(RECORD SET):
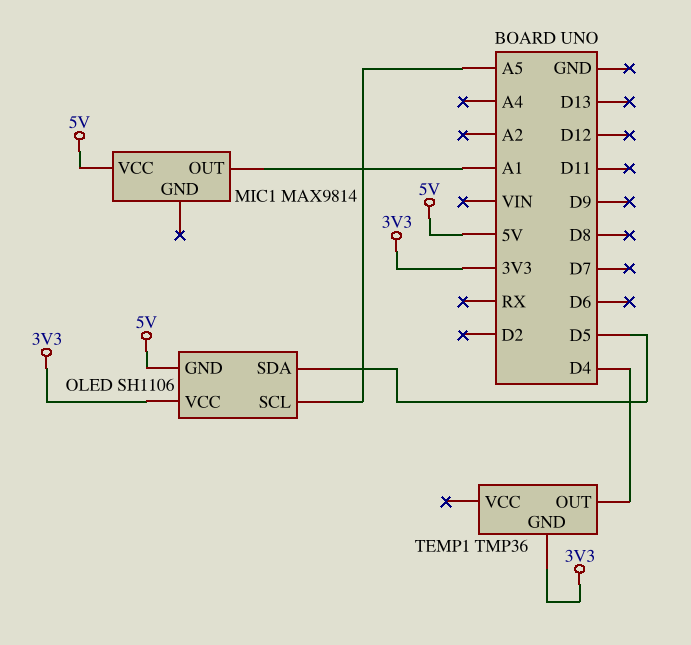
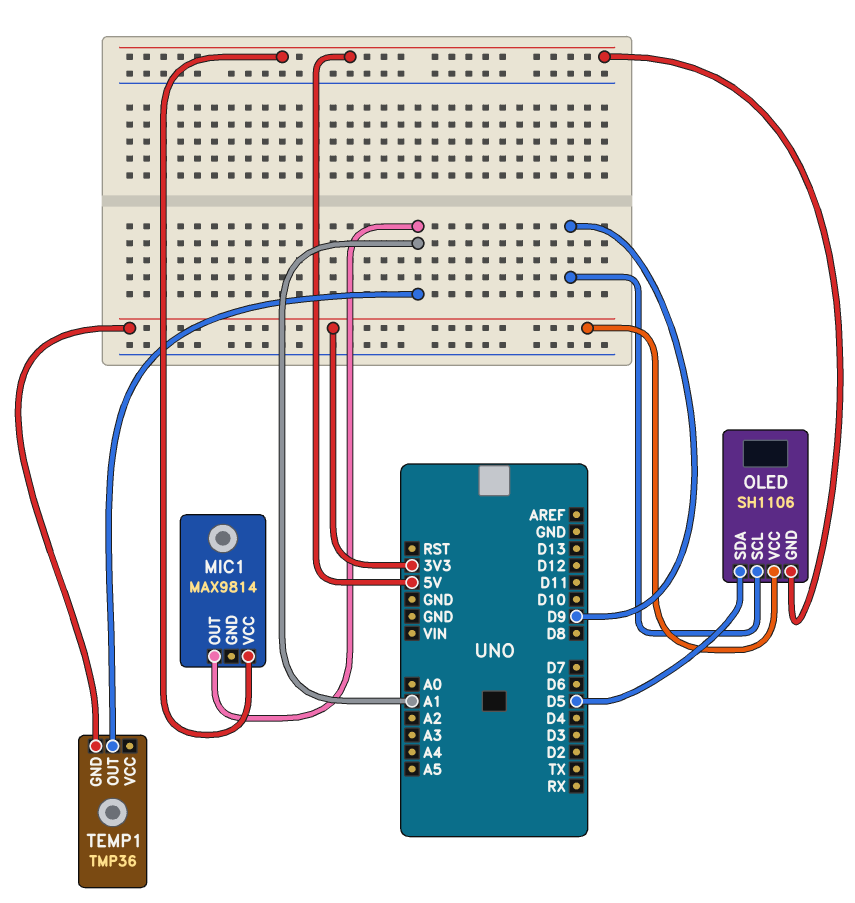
OLED pin SCL: A5 -> D9
TEMP1 pin OUT: D4 -> A1

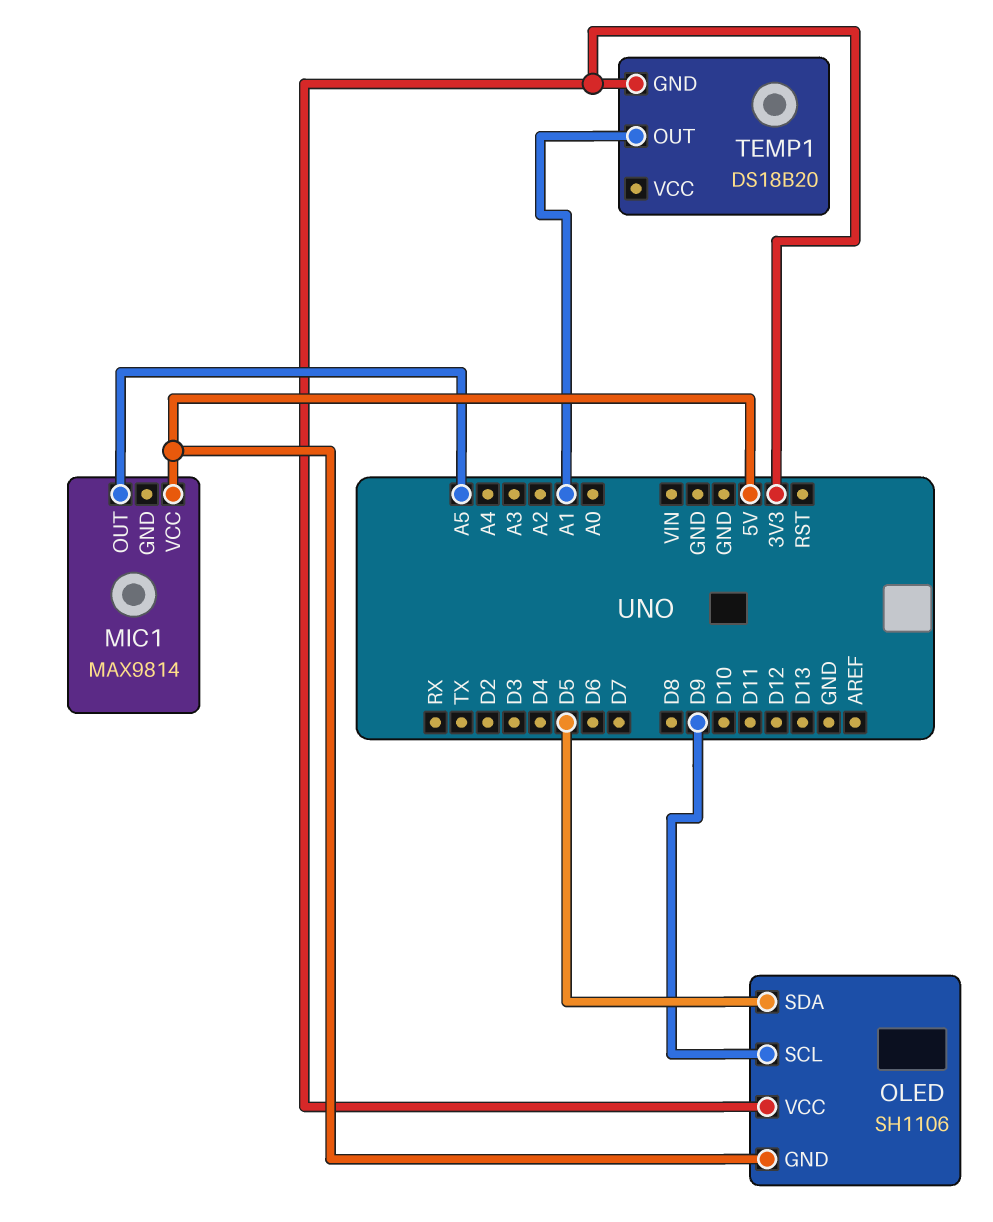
MIC1 pin OUT: A1 -> A5
TEMP1: TMP36 -> DS18B20

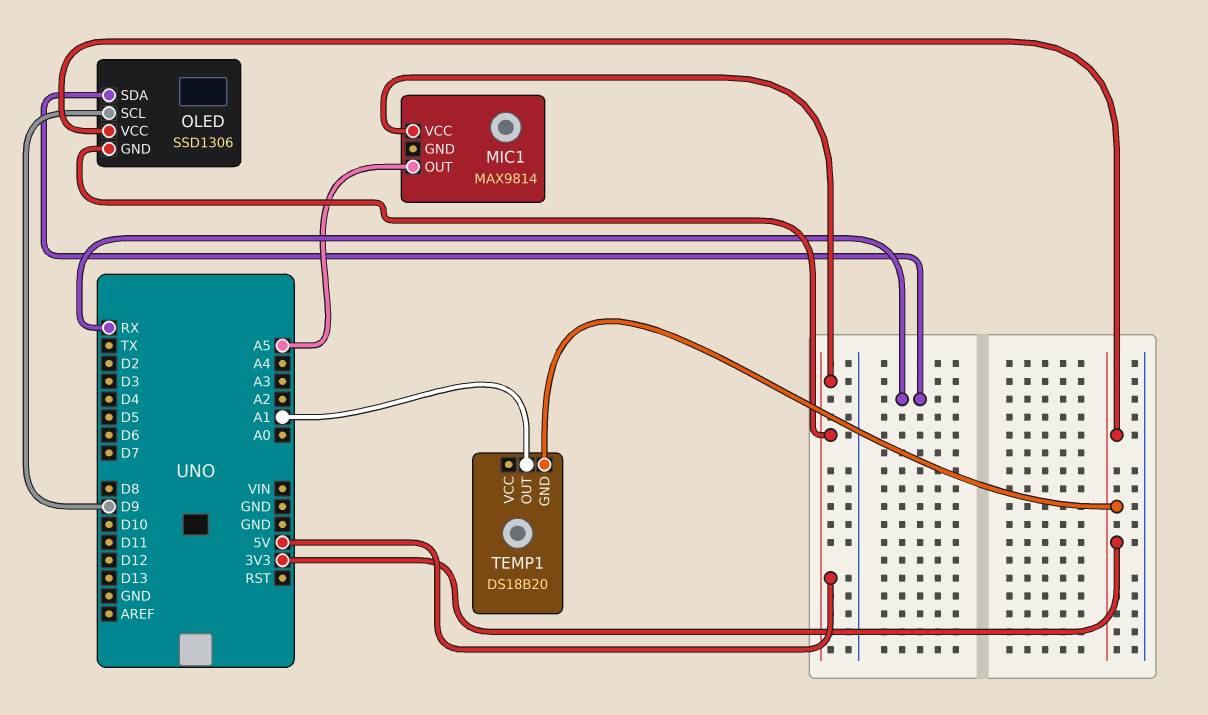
OLED: SH1106 -> SSD1306
OLED pin SDA: D5 -> RX

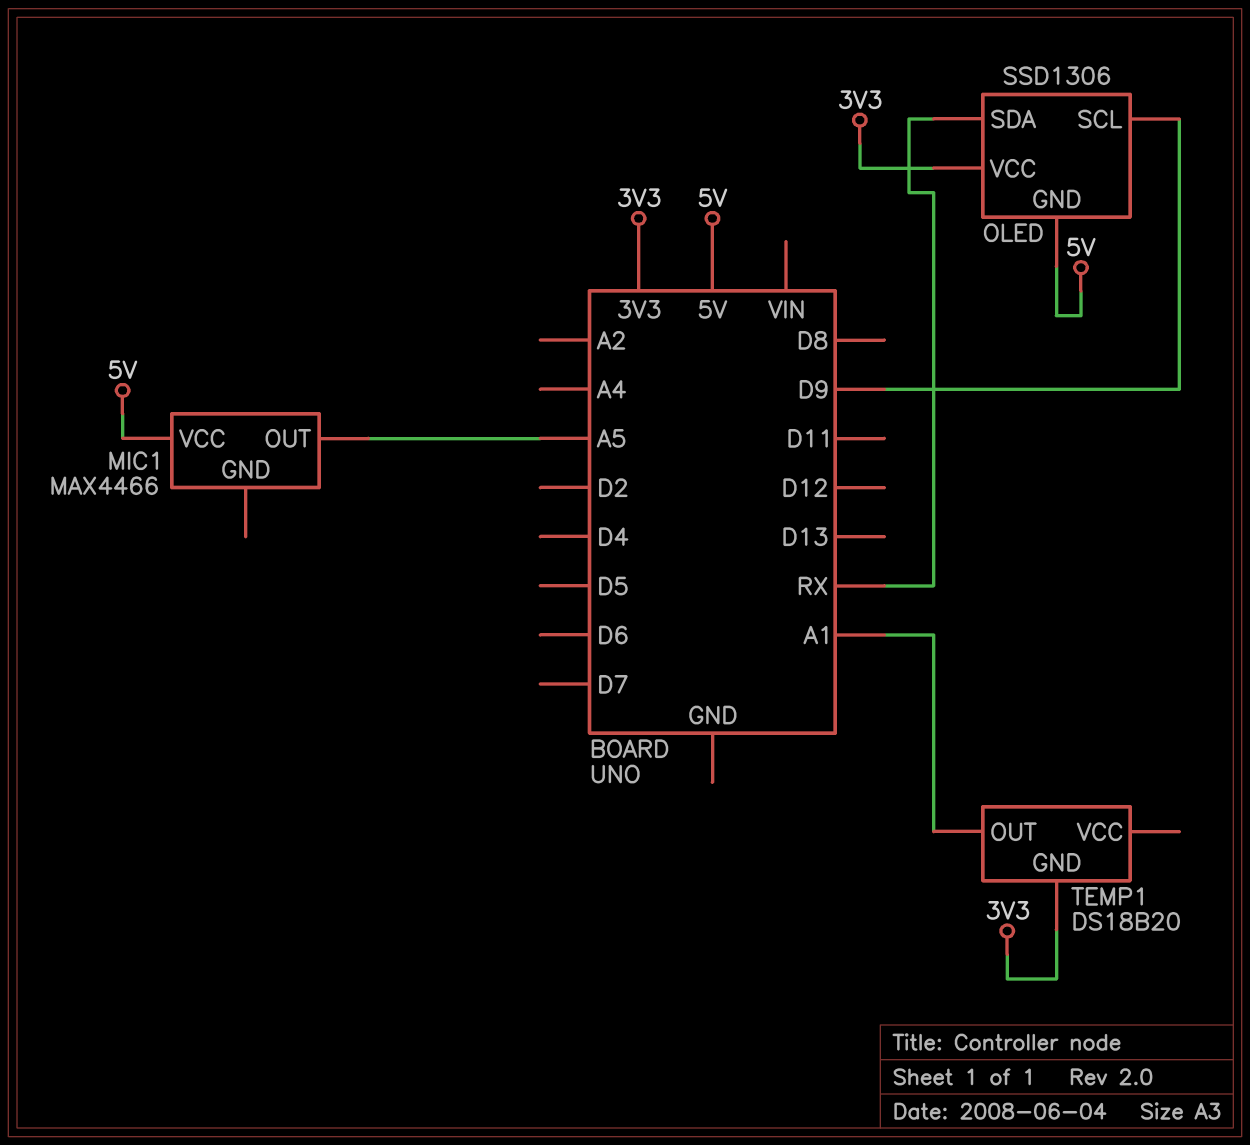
MIC1: MAX9814 -> MAX4466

(PROBLEM DESCRIPTION): No pictures belong in the output. Restate word for word only the lines from the one containing "TEMP1: TMP36 -> DS18B20" to the end of the entries above.

(TASK RESULT):
TEMP1: TMP36 -> DS18B20

OLED: SH1106 -> SSD1306
OLED pin SDA: D5 -> RX

MIC1: MAX9814 -> MAX4466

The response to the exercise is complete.